§ **WHAT IS NEEDED**: Look through the entries below for the line with "turquoise egg: [47,298,119,366]" and the line with "purple rolling pin: none", then give again exactly those two lines and all lines between them, minus the pictures.
####
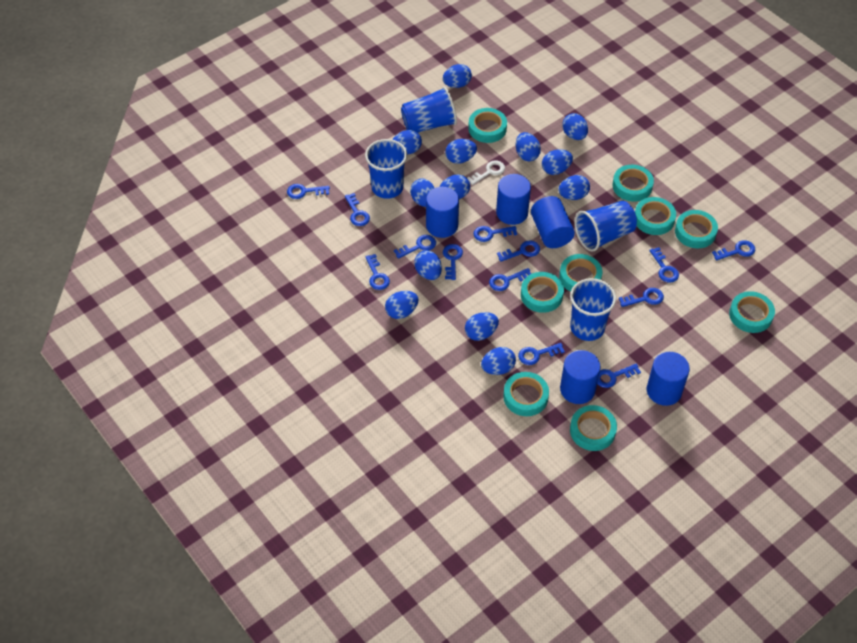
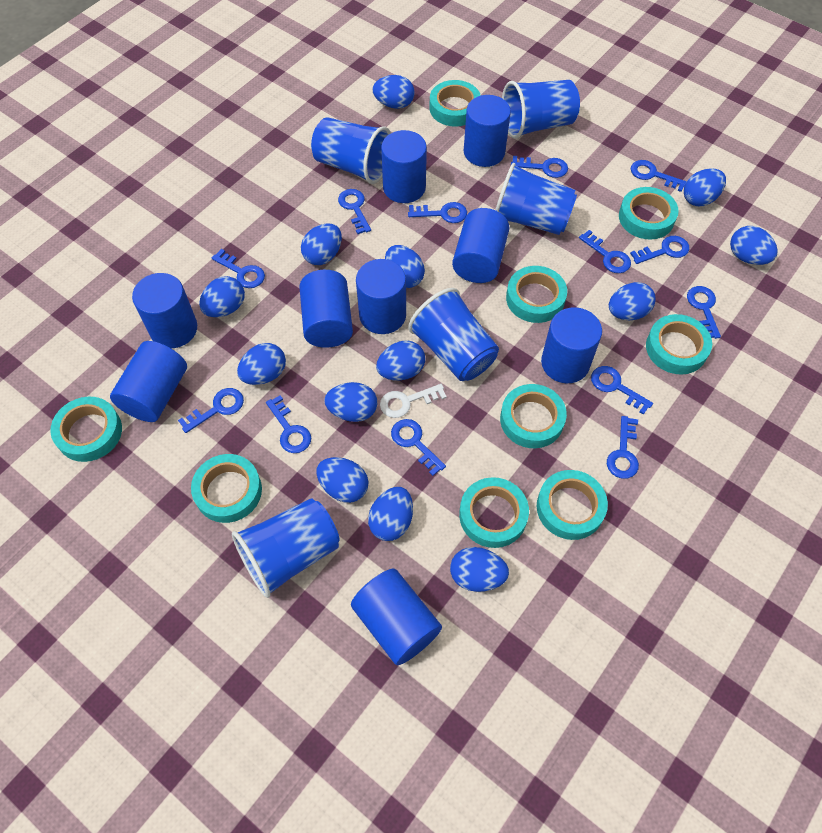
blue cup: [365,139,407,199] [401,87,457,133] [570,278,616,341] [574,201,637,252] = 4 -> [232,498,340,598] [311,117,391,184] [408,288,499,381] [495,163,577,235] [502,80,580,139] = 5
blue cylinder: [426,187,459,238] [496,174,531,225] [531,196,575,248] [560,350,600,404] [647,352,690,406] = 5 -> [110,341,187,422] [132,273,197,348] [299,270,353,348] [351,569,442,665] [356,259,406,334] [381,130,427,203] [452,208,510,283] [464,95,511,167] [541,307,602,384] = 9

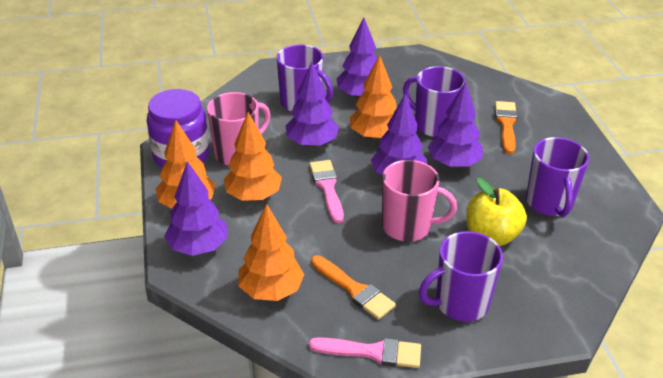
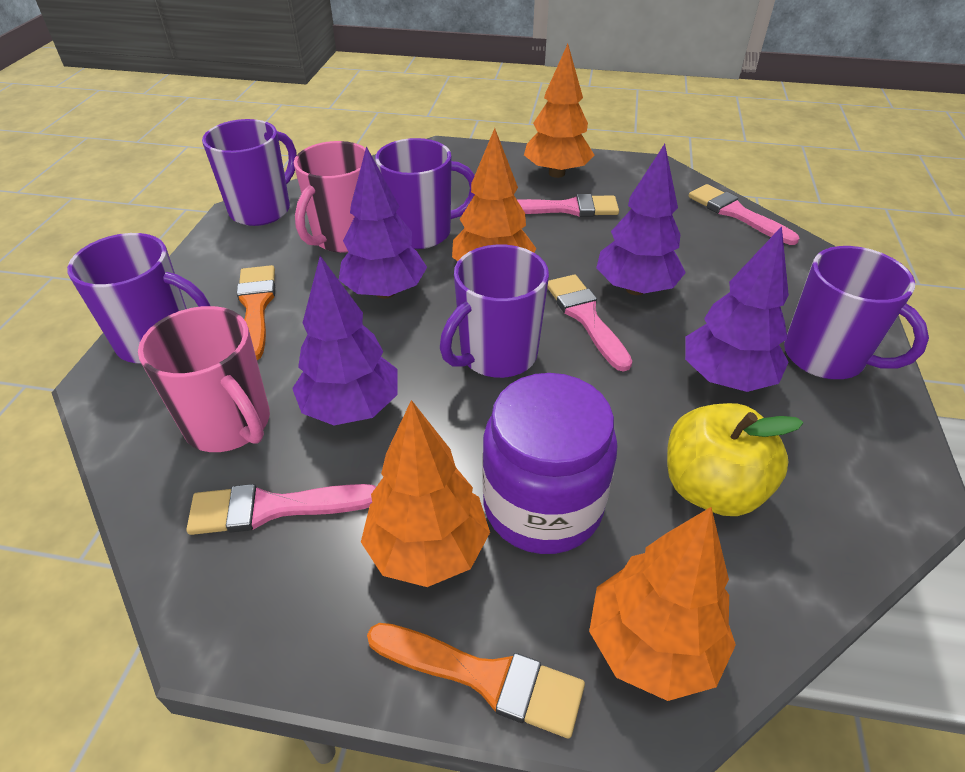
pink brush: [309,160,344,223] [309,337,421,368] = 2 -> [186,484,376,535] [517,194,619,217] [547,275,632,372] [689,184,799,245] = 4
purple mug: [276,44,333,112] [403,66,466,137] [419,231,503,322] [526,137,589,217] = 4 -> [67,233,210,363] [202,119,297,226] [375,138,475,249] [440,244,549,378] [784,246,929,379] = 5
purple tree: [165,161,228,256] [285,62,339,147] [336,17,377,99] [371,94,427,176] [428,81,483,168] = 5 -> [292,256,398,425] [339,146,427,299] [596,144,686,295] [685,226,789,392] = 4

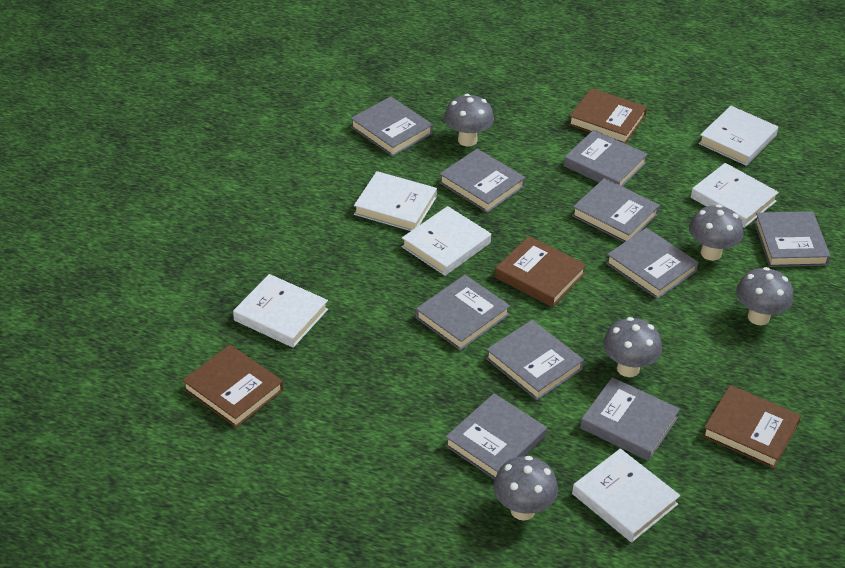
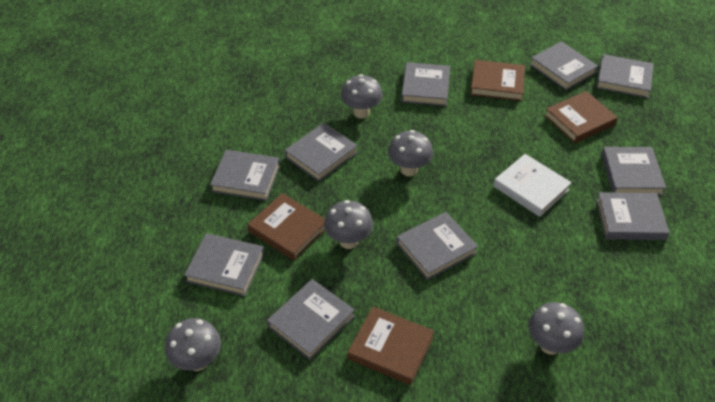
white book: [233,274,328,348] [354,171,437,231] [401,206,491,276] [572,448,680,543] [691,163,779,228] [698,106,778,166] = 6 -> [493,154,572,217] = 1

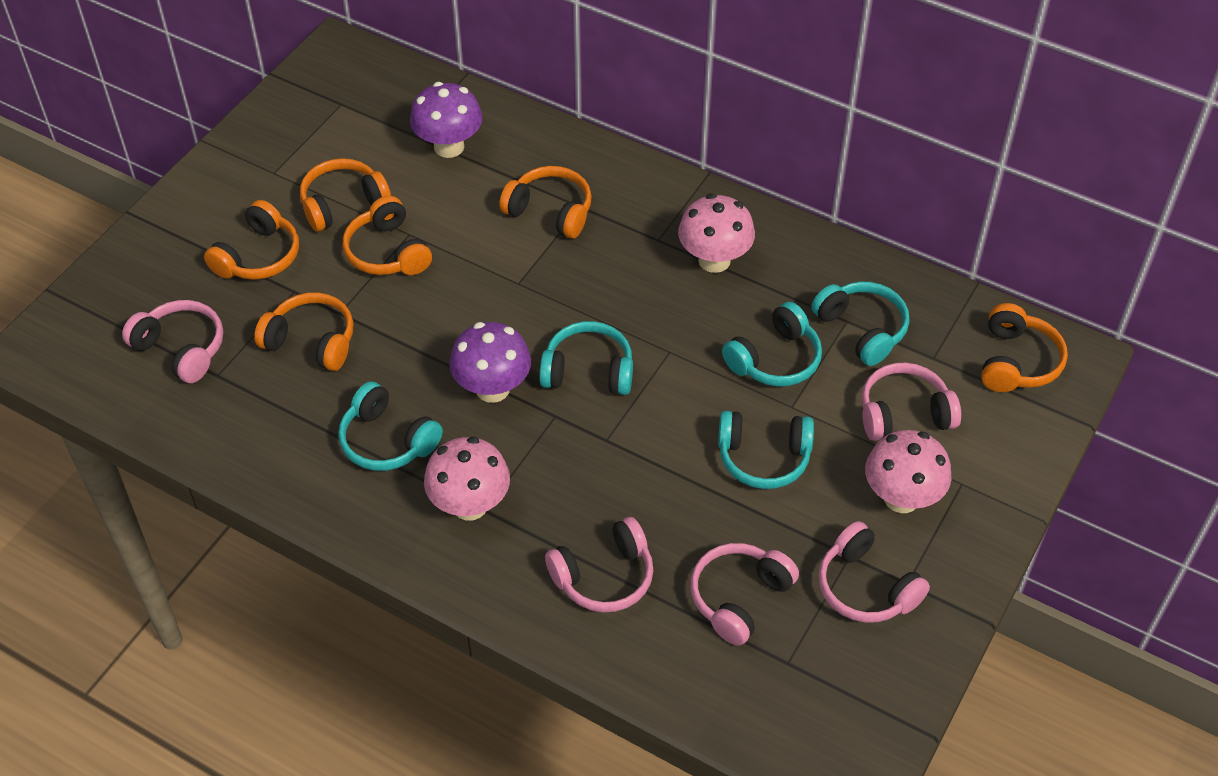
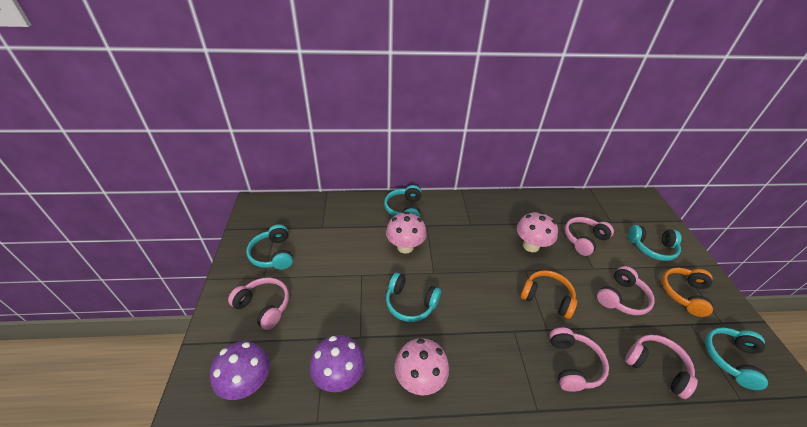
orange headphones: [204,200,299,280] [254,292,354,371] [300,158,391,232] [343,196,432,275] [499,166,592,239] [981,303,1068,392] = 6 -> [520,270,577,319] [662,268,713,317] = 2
####
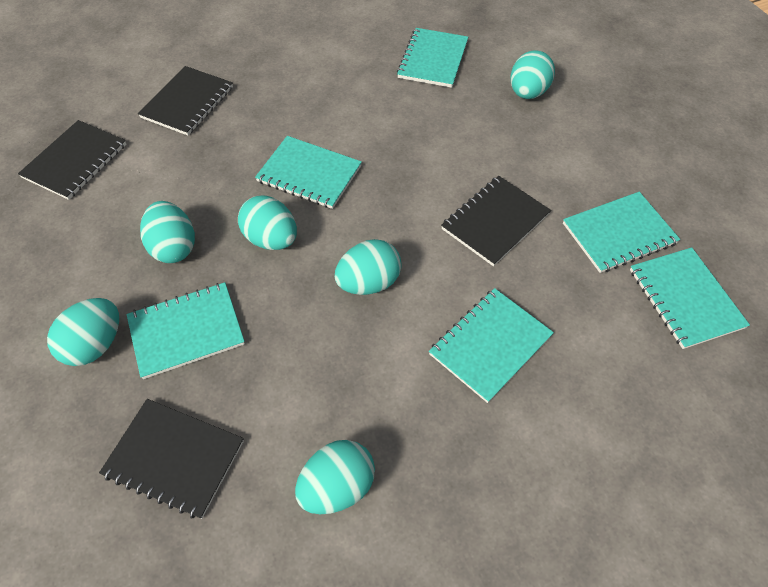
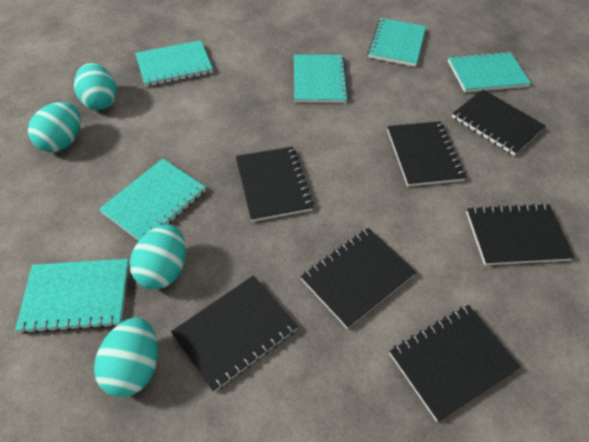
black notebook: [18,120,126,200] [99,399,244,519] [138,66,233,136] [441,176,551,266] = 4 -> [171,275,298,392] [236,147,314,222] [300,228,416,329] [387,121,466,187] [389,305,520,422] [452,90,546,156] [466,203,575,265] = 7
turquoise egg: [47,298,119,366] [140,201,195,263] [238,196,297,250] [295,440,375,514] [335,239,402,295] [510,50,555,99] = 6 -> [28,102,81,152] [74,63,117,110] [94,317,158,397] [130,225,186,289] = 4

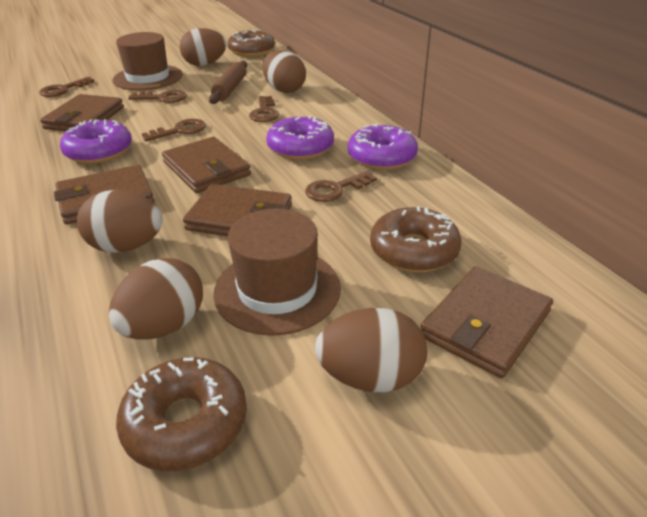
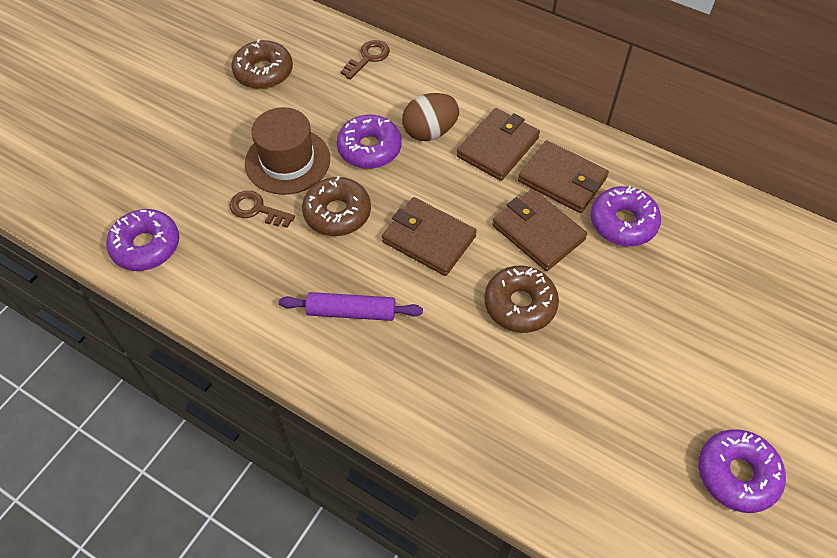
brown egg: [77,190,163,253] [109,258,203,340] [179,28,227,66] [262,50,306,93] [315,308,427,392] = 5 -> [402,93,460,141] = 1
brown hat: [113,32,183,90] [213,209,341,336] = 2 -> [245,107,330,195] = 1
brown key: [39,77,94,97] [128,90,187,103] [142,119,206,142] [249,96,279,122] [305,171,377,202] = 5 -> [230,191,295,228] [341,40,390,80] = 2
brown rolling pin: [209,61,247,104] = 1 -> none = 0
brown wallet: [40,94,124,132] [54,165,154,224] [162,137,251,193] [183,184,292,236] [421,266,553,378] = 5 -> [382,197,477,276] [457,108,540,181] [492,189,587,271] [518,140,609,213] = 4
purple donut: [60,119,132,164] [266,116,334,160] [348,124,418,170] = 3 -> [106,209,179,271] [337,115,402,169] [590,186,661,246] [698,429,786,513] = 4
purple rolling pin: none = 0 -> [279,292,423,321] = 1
####
§ **TASK RESPONSE**:
turquoise egg: [47,298,119,366] [140,201,195,263] [238,196,297,250] [295,440,375,514] [335,239,402,295] [510,50,555,99] = 6 -> [28,102,81,152] [74,63,117,110] [94,317,158,397] [130,225,186,289] = 4

brown egg: [77,190,163,253] [109,258,203,340] [179,28,227,66] [262,50,306,93] [315,308,427,392] = 5 -> [402,93,460,141] = 1
brown hat: [113,32,183,90] [213,209,341,336] = 2 -> [245,107,330,195] = 1
brown key: [39,77,94,97] [128,90,187,103] [142,119,206,142] [249,96,279,122] [305,171,377,202] = 5 -> [230,191,295,228] [341,40,390,80] = 2
brown rolling pin: [209,61,247,104] = 1 -> none = 0
brown wallet: [40,94,124,132] [54,165,154,224] [162,137,251,193] [183,184,292,236] [421,266,553,378] = 5 -> [382,197,477,276] [457,108,540,181] [492,189,587,271] [518,140,609,213] = 4
purple donut: [60,119,132,164] [266,116,334,160] [348,124,418,170] = 3 -> [106,209,179,271] [337,115,402,169] [590,186,661,246] [698,429,786,513] = 4
purple rolling pin: none = 0 -> [279,292,423,321] = 1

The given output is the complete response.